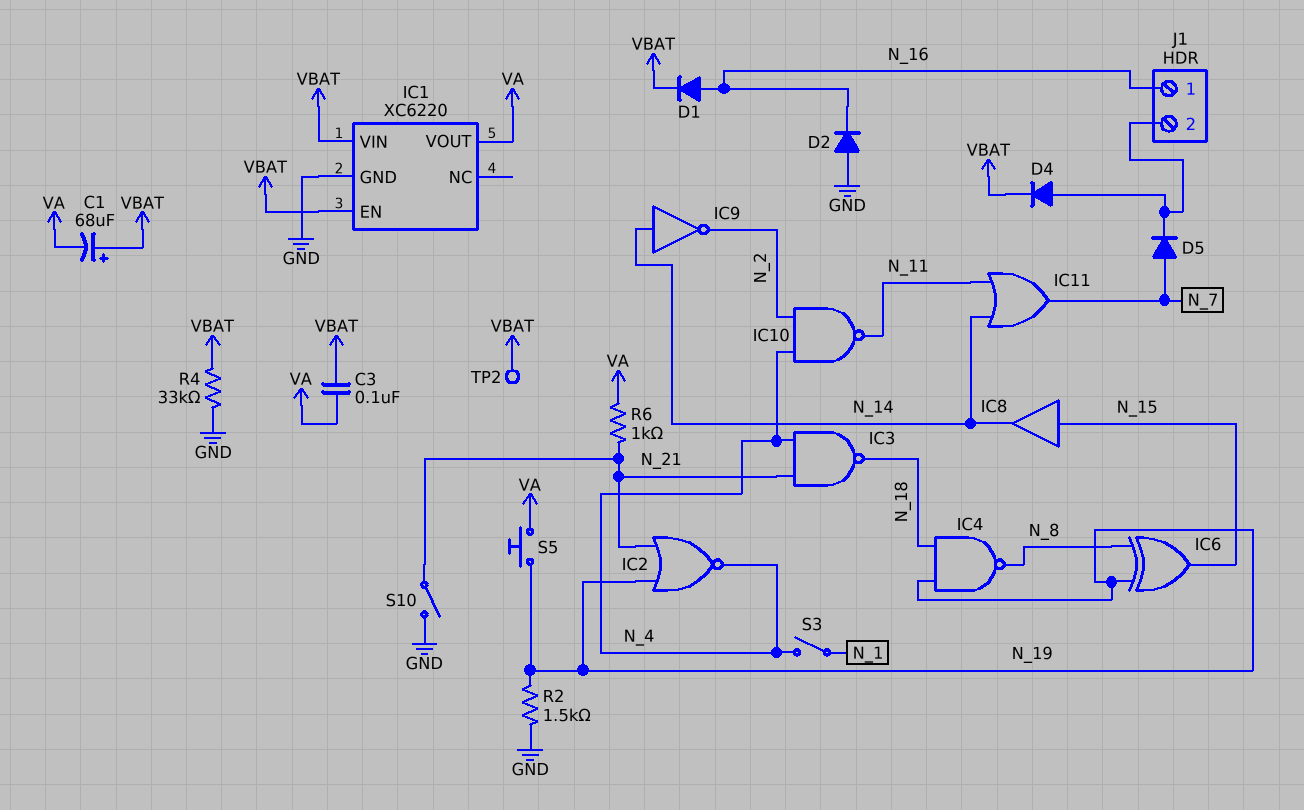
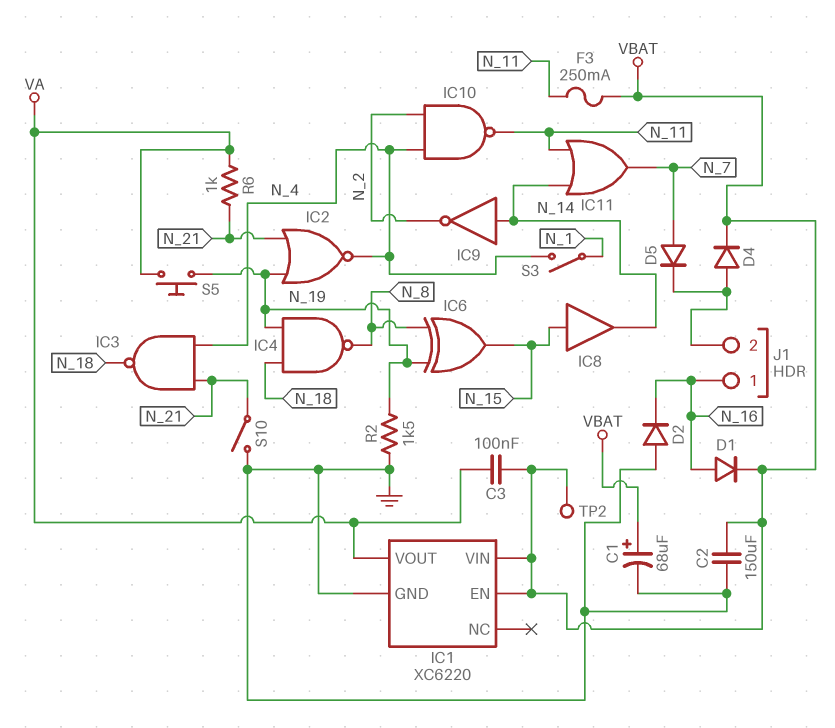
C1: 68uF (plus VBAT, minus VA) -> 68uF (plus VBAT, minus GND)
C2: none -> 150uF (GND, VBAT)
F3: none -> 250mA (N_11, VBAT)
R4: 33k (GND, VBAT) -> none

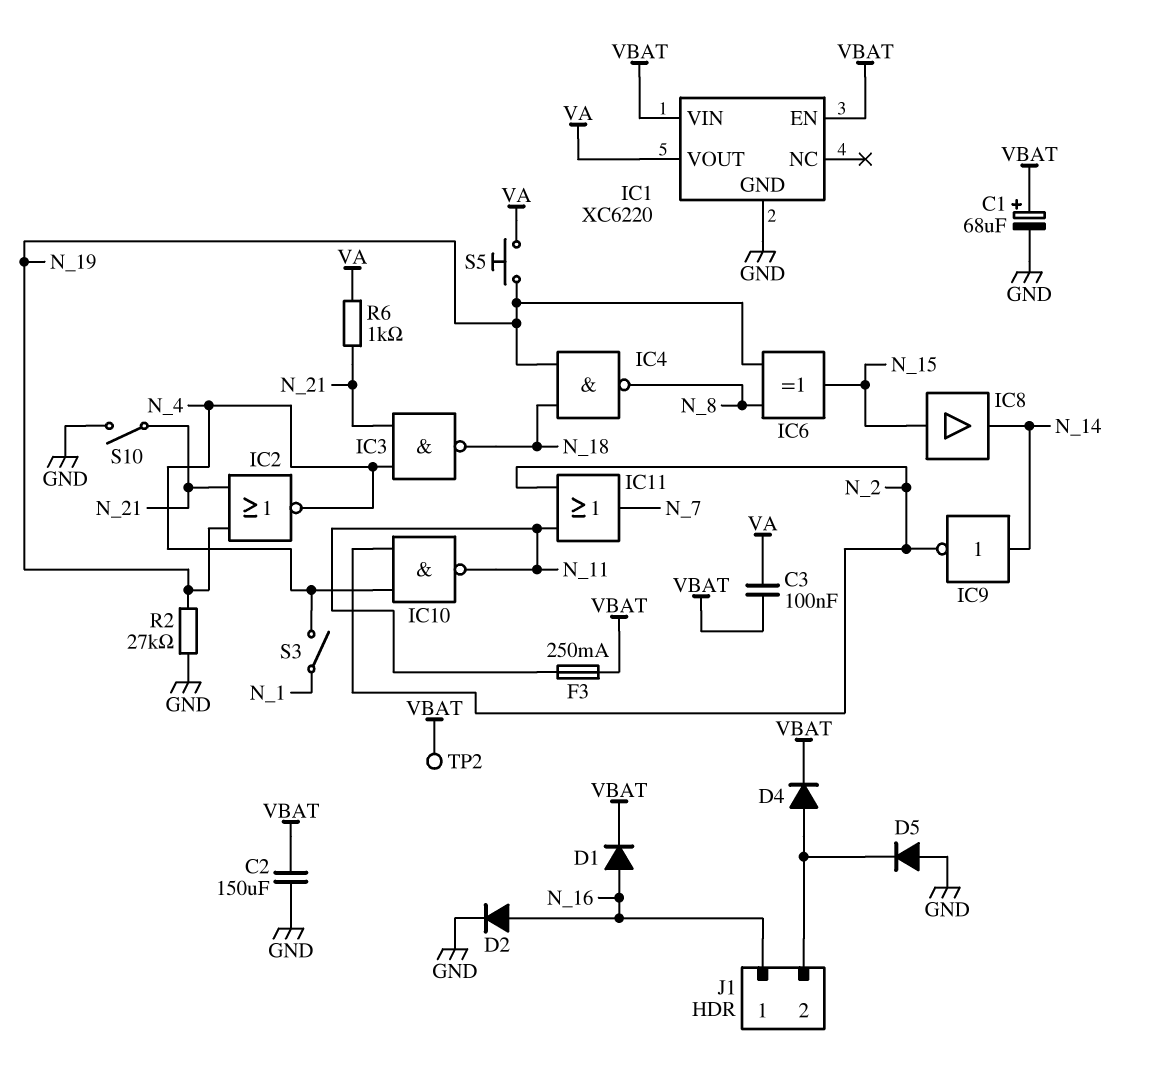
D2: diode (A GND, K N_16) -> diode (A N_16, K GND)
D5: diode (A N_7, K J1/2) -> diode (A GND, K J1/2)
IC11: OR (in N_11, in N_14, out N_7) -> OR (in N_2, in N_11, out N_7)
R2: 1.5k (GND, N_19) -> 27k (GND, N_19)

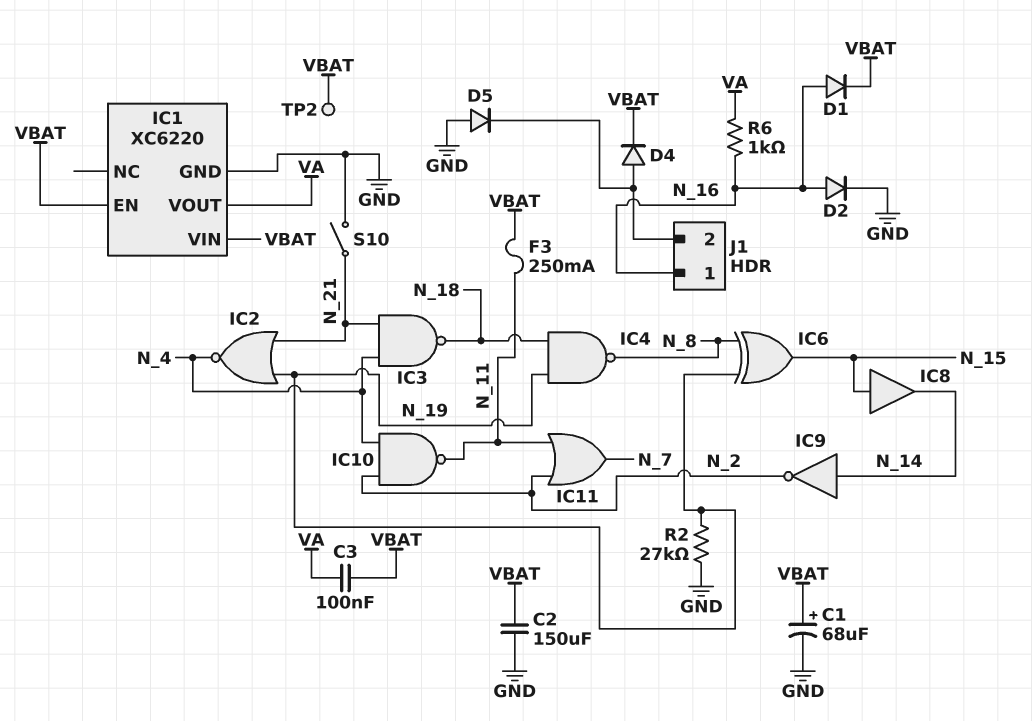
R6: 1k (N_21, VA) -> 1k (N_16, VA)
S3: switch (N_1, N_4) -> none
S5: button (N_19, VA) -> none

EXERCISE:
Return all the records above exactly, pictures omitted.

SOLUTION FOR THIS EXERCISE:
C1: 68uF (plus VBAT, minus VA) -> 68uF (plus VBAT, minus GND)
C2: none -> 150uF (GND, VBAT)
F3: none -> 250mA (N_11, VBAT)
R4: 33k (GND, VBAT) -> none

D2: diode (A GND, K N_16) -> diode (A N_16, K GND)
D5: diode (A N_7, K J1/2) -> diode (A GND, K J1/2)
IC11: OR (in N_11, in N_14, out N_7) -> OR (in N_2, in N_11, out N_7)
R2: 1.5k (GND, N_19) -> 27k (GND, N_19)

R6: 1k (N_21, VA) -> 1k (N_16, VA)
S3: switch (N_1, N_4) -> none
S5: button (N_19, VA) -> none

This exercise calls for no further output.